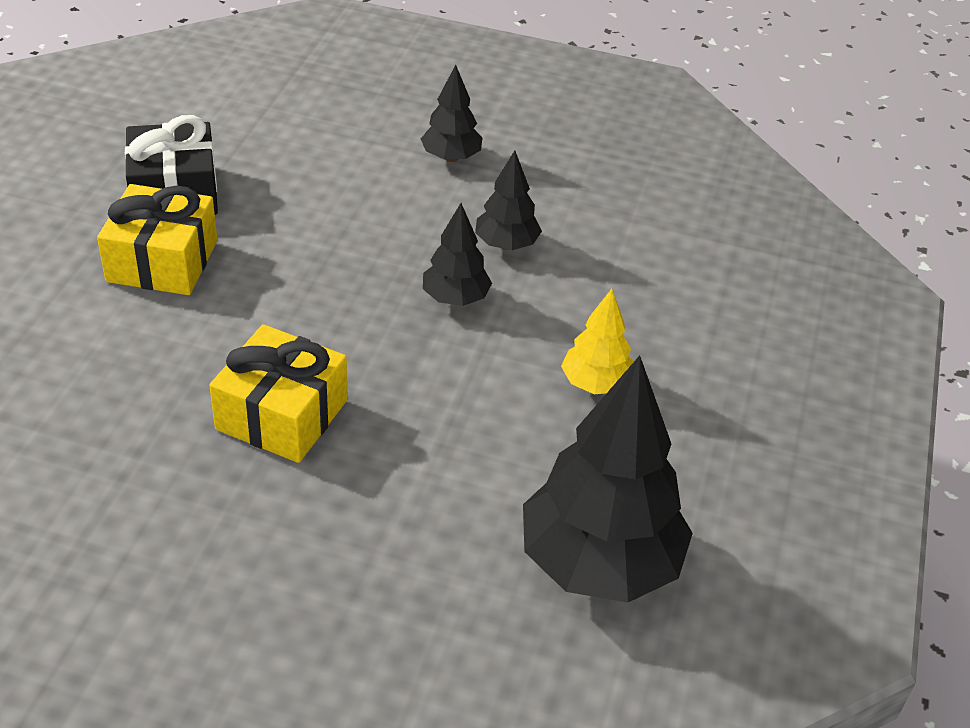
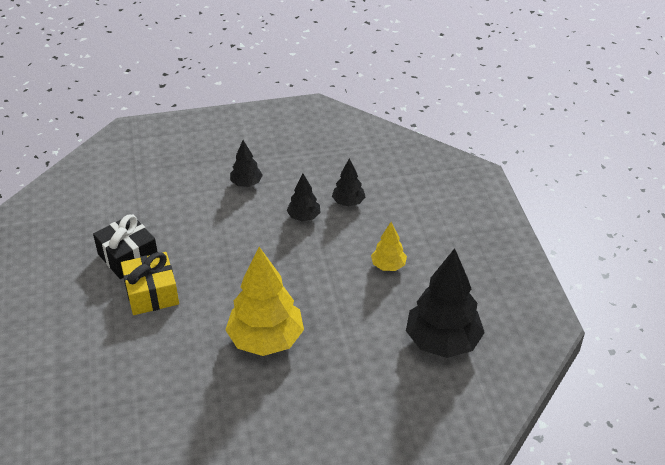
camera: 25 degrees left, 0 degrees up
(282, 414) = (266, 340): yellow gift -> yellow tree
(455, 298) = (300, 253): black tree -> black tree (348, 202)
...
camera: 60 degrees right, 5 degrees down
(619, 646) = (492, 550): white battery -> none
---
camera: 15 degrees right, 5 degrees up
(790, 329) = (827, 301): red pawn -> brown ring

**TASK DESCRIPTION**
Search the entries for the string "right". Copy every line that has it.

**RESPONSE FOR THIS EXERCISE**
camera: 60 degrees right, 5 degrees down
camera: 15 degrees right, 5 degrees up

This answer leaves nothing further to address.